*** Provided material ***

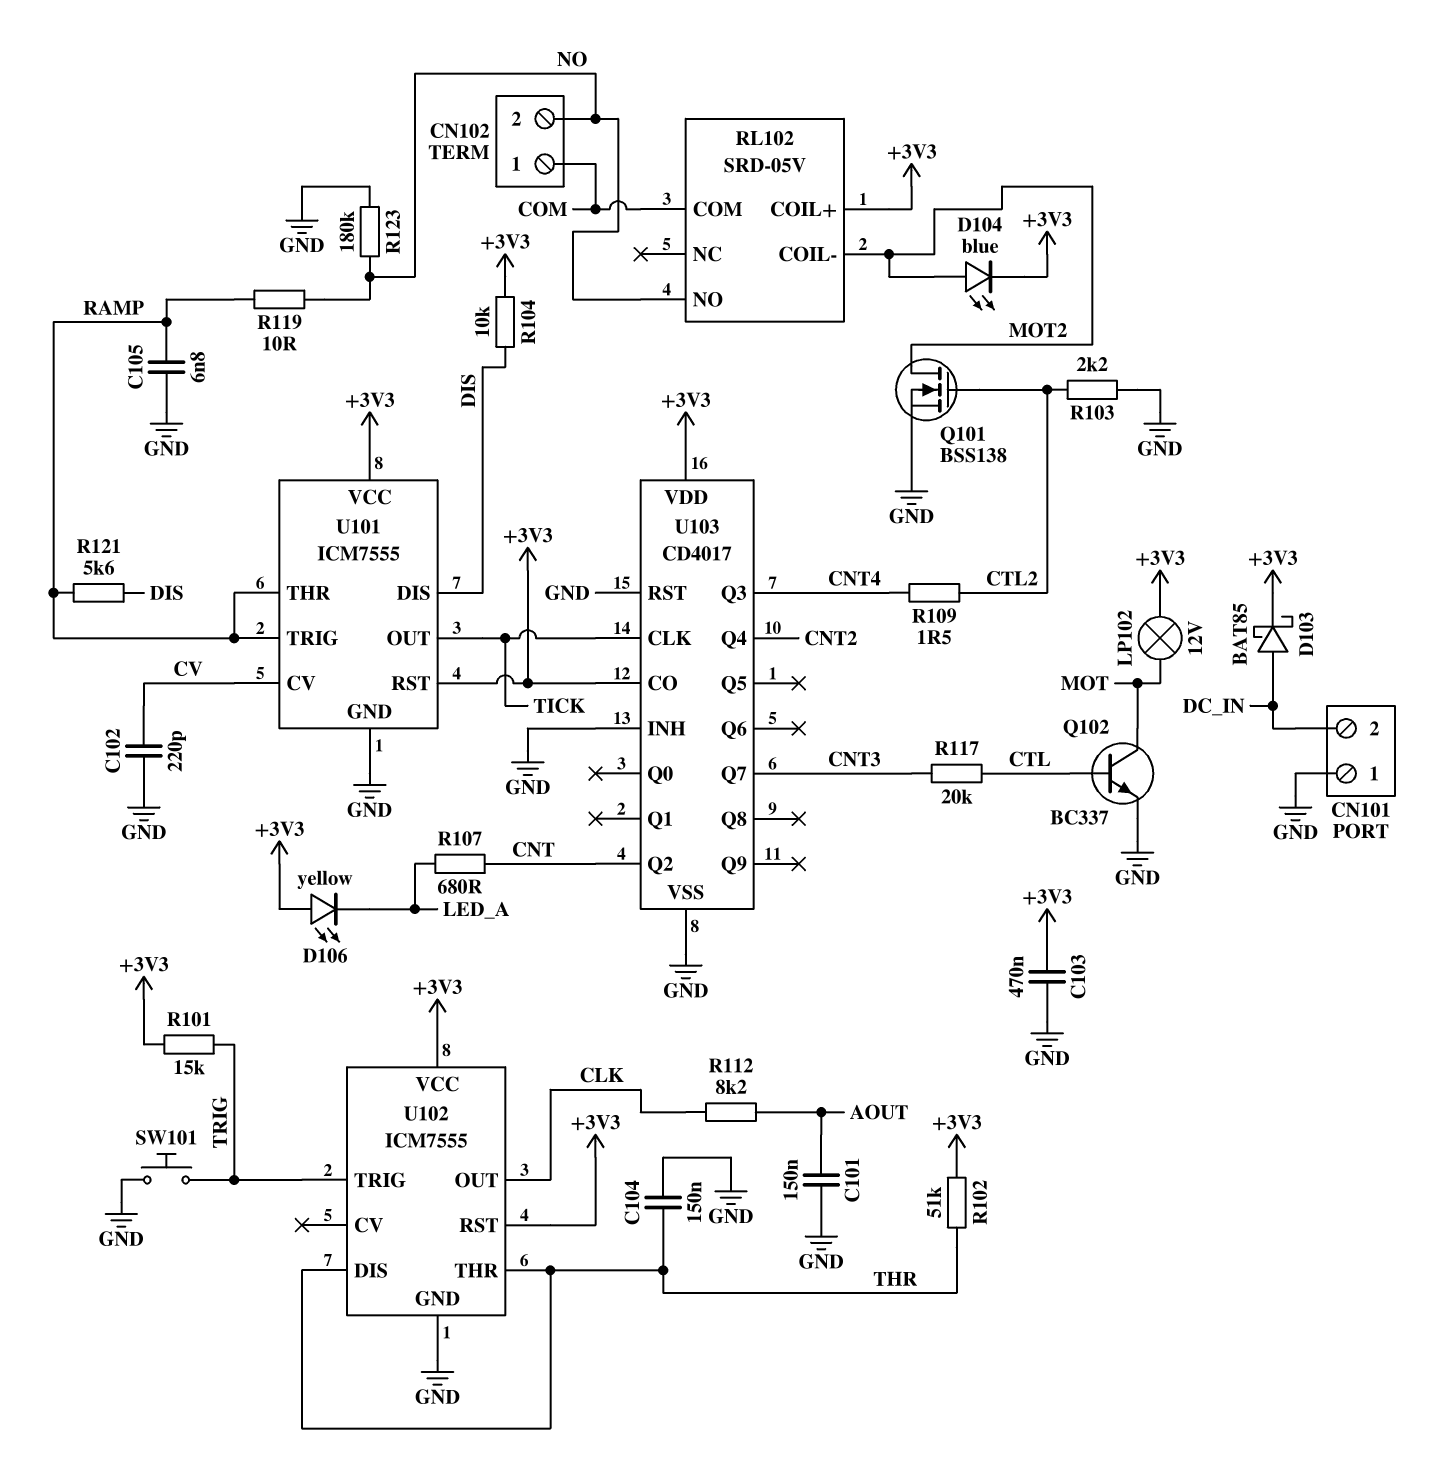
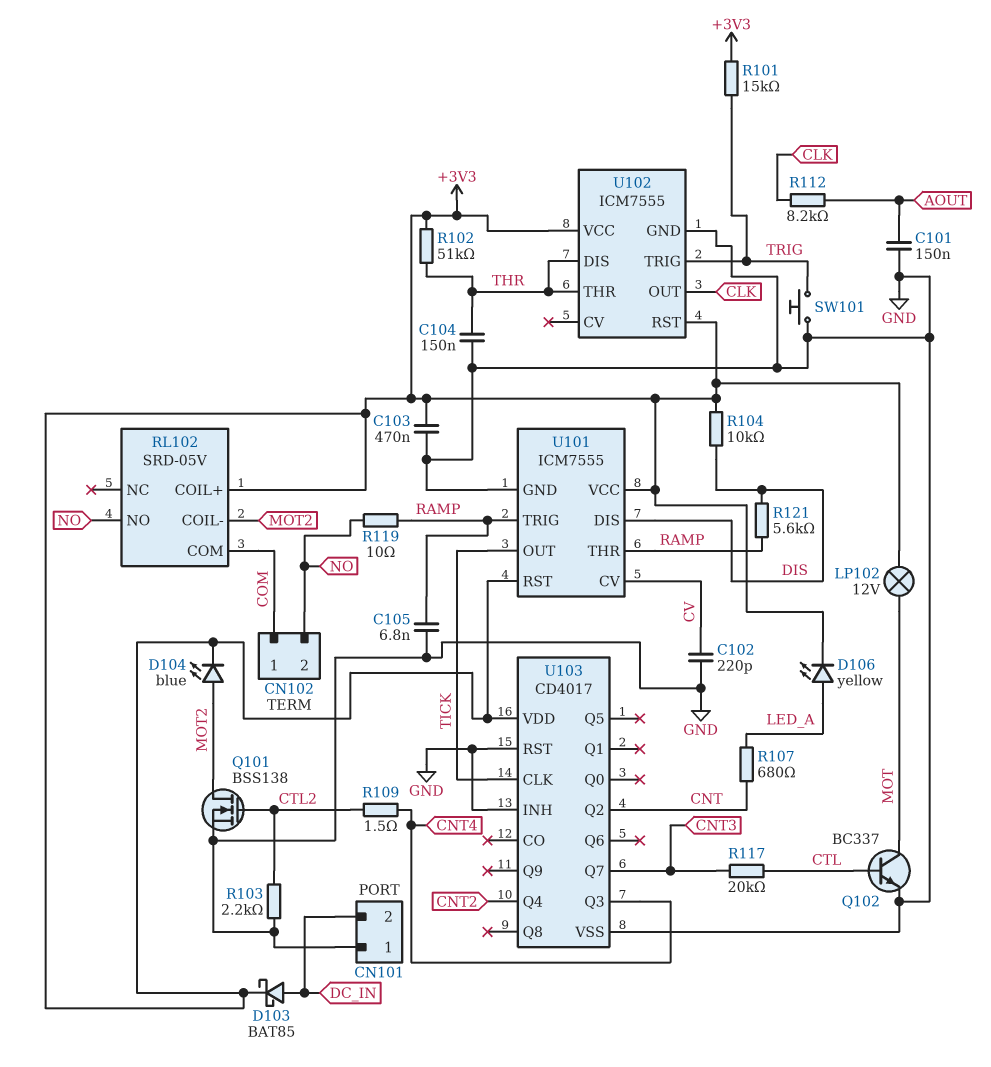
D106: LED yellow (A +3V3, K LED_A) -> LED yellow (A LED_A, K +3V3)
R123: 180k (GND, NO) -> none
U103 pin CO: +3V3 -> none

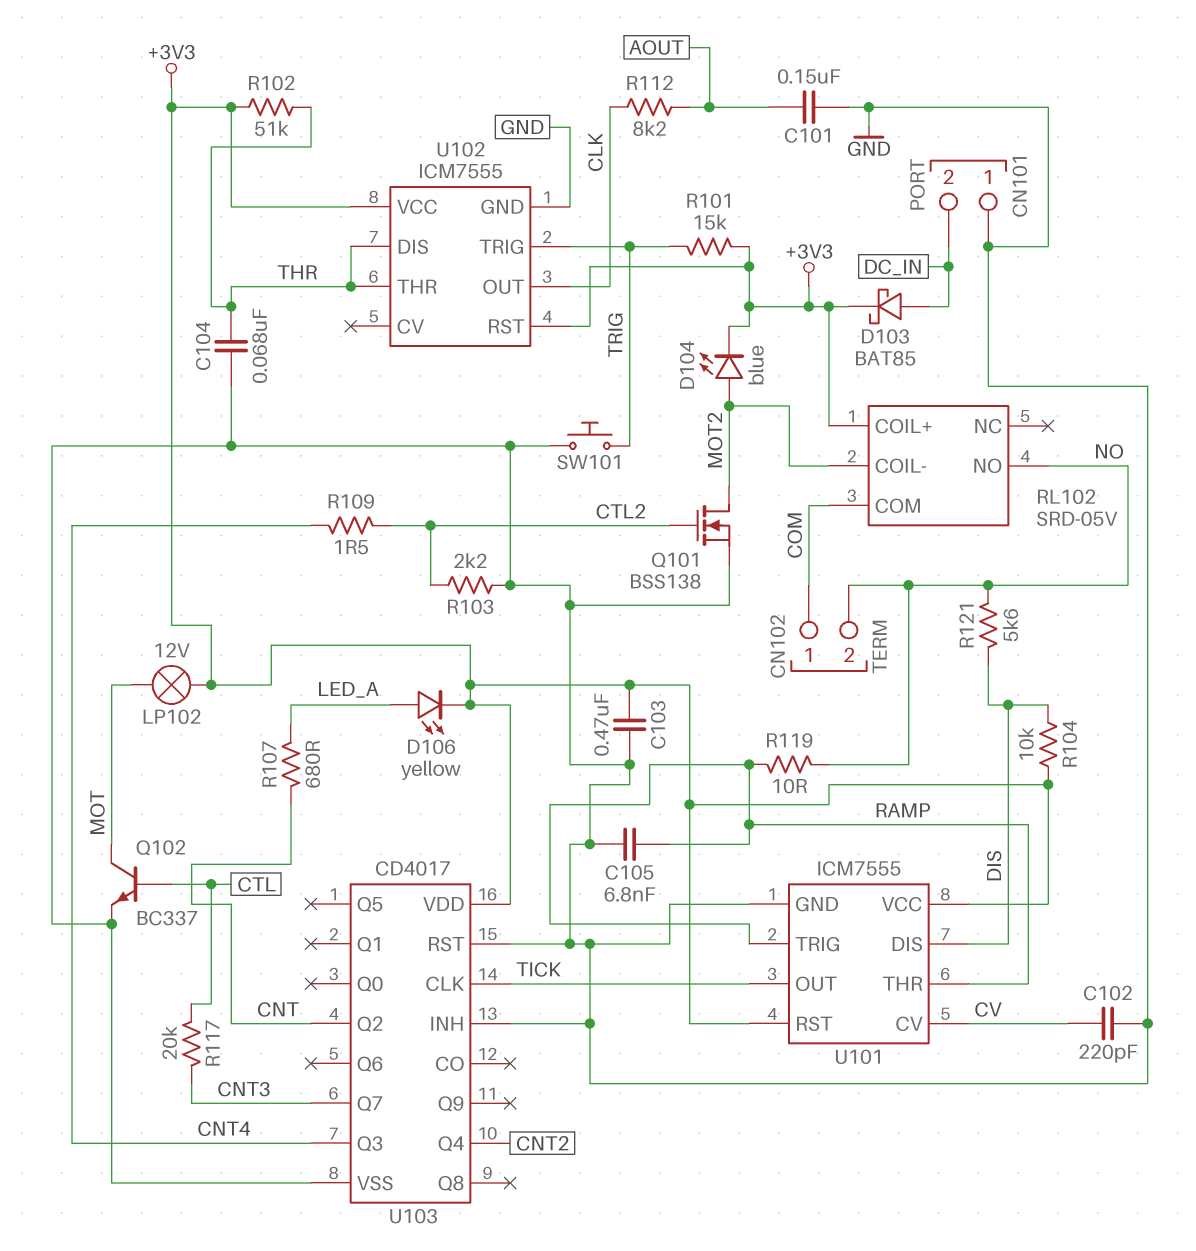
C104: 150nF (GND, THR) -> 68nF (GND, THR)
R121: 5.6k (DIS, RAMP) -> 5.6k (DIS, NO)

***

_What is needed:_
In your copy of the records above, include no pictures and match every line exactly.

_Answer for this exercise:_
D106: LED yellow (A +3V3, K LED_A) -> LED yellow (A LED_A, K +3V3)
R123: 180k (GND, NO) -> none
U103 pin CO: +3V3 -> none

C104: 150nF (GND, THR) -> 68nF (GND, THR)
R121: 5.6k (DIS, RAMP) -> 5.6k (DIS, NO)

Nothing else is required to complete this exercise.